◆ **Instructions to follow**:
Where the listing below reaches the line containing "blue teddy bear: [352,391,428,489]", start writing out lines exactly, and stop once the line containing "black cylinder: [160,230,209,305]" has been written.

■ ■ ■ ■ ■

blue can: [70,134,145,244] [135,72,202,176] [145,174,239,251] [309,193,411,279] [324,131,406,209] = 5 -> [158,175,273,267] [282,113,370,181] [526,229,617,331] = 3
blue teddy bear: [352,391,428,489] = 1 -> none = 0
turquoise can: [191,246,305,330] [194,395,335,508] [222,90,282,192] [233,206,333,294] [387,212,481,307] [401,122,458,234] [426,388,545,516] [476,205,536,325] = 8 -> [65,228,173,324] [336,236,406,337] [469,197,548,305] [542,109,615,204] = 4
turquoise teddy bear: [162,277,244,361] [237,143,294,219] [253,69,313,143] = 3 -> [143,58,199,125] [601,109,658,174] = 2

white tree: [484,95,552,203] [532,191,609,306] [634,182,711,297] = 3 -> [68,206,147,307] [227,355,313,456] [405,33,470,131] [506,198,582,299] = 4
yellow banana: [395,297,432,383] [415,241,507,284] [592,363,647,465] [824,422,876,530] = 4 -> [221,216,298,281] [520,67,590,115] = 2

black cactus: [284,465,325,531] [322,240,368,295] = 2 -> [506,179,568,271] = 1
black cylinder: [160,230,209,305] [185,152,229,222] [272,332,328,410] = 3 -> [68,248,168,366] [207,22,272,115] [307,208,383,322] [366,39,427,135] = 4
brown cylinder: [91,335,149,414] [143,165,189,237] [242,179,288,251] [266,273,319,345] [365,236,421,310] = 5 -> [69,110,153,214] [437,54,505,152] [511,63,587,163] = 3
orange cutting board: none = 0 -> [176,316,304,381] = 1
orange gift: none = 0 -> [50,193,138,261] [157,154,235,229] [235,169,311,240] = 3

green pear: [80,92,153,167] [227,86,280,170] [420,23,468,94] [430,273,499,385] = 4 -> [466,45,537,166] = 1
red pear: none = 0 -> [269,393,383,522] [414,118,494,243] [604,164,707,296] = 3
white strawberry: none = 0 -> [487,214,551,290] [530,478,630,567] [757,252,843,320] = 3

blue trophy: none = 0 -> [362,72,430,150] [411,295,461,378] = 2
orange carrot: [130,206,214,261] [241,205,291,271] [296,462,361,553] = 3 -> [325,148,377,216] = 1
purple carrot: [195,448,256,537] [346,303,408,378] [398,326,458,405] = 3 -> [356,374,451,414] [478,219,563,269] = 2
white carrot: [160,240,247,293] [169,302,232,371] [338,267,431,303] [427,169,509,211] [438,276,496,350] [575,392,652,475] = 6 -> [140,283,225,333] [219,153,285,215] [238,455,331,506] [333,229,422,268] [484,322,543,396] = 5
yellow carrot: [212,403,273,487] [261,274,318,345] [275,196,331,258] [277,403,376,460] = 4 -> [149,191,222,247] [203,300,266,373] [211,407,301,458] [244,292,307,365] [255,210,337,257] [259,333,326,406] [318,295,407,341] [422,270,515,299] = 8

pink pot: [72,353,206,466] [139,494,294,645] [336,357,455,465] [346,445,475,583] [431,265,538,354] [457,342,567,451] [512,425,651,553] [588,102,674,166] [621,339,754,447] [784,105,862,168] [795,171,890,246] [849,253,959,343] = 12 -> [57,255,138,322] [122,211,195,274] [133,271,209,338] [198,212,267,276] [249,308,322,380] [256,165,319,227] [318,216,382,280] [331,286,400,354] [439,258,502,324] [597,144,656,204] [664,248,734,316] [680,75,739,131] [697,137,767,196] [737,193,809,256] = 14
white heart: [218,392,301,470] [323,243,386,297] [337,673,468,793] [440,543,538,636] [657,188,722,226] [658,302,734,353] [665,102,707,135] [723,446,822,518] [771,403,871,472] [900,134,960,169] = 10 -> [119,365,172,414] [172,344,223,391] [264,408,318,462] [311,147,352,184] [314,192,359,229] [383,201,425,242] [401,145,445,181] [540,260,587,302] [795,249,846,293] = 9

■ ■ ■ ■ ■

◆ **Solved problem**:
blue teddy bear: [352,391,428,489] = 1 -> none = 0
turquoise can: [191,246,305,330] [194,395,335,508] [222,90,282,192] [233,206,333,294] [387,212,481,307] [401,122,458,234] [426,388,545,516] [476,205,536,325] = 8 -> [65,228,173,324] [336,236,406,337] [469,197,548,305] [542,109,615,204] = 4
turquoise teddy bear: [162,277,244,361] [237,143,294,219] [253,69,313,143] = 3 -> [143,58,199,125] [601,109,658,174] = 2

white tree: [484,95,552,203] [532,191,609,306] [634,182,711,297] = 3 -> [68,206,147,307] [227,355,313,456] [405,33,470,131] [506,198,582,299] = 4
yellow banana: [395,297,432,383] [415,241,507,284] [592,363,647,465] [824,422,876,530] = 4 -> [221,216,298,281] [520,67,590,115] = 2

black cactus: [284,465,325,531] [322,240,368,295] = 2 -> [506,179,568,271] = 1
black cylinder: [160,230,209,305] [185,152,229,222] [272,332,328,410] = 3 -> [68,248,168,366] [207,22,272,115] [307,208,383,322] [366,39,427,135] = 4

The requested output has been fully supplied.